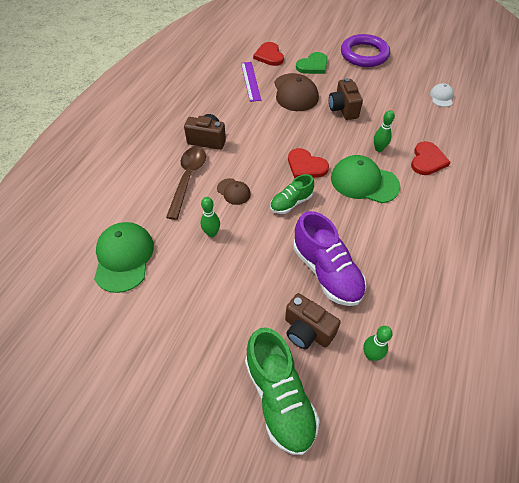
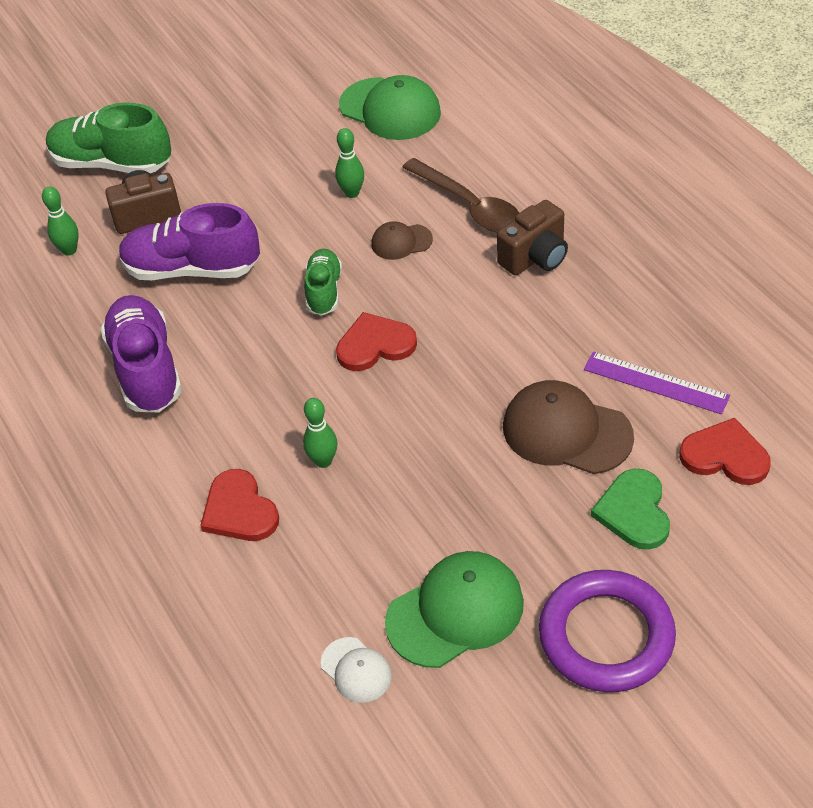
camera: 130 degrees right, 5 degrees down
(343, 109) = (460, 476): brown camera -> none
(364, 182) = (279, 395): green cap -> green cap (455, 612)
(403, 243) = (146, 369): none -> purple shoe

--

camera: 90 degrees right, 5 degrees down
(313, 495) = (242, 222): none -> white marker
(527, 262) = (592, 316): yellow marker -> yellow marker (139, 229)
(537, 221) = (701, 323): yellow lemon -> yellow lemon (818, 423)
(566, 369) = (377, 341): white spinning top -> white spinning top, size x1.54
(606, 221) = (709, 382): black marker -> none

— EXERCISE DESCRIPTION —
The answer must be a single number: how many lines in the records above contain the word "camera".

— TASK RESULT —
3